--- Dataset content ---
════════════════

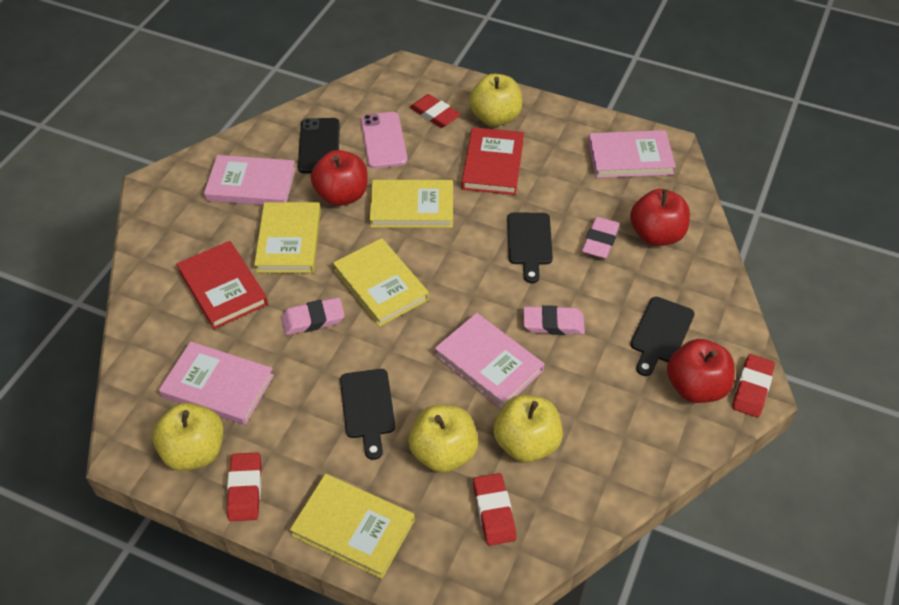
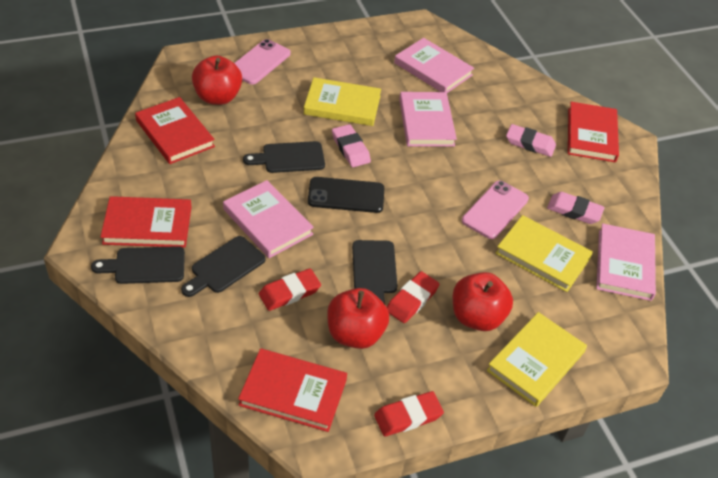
black cutting board: 3 -> 4
pink phone: 1 -> 2
red book: 2 -> 4
red eraser: 4 -> 3
yellow apple: 4 -> 0
yellow book: 4 -> 3

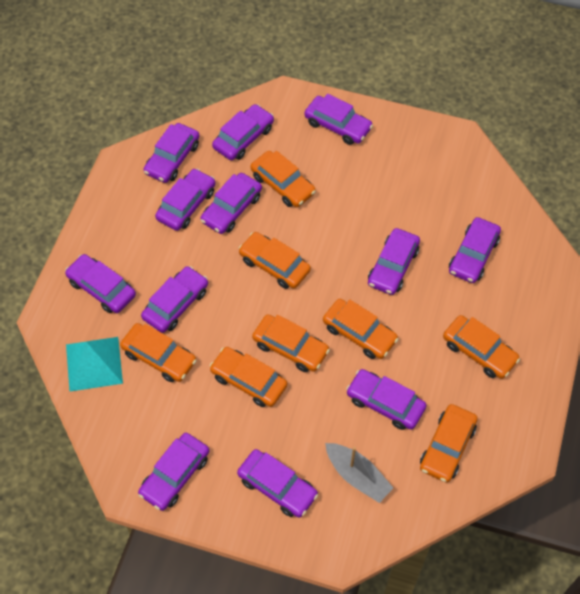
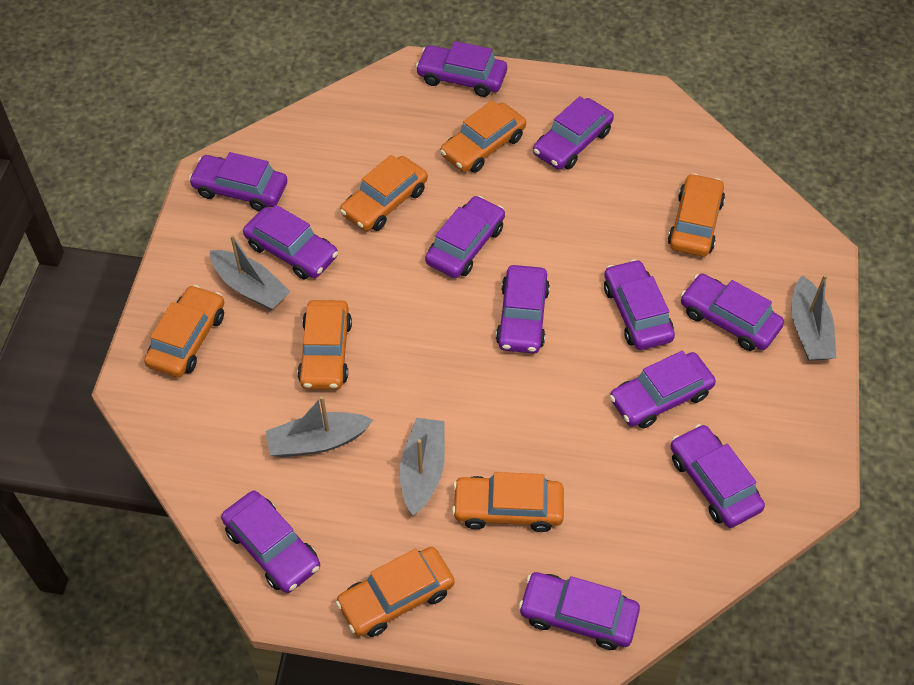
grey boat: 1 -> 4
orange car: 8 -> 7
turquoise pyramid: 1 -> 0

════════════════

--- Exercise directions ---
Could the listing above be printed again in full, with every picture omitted?

--- Response to the exercise ---
black cutting board: 3 -> 4
pink phone: 1 -> 2
red book: 2 -> 4
red eraser: 4 -> 3
yellow apple: 4 -> 0
yellow book: 4 -> 3

grey boat: 1 -> 4
orange car: 8 -> 7
turquoise pyramid: 1 -> 0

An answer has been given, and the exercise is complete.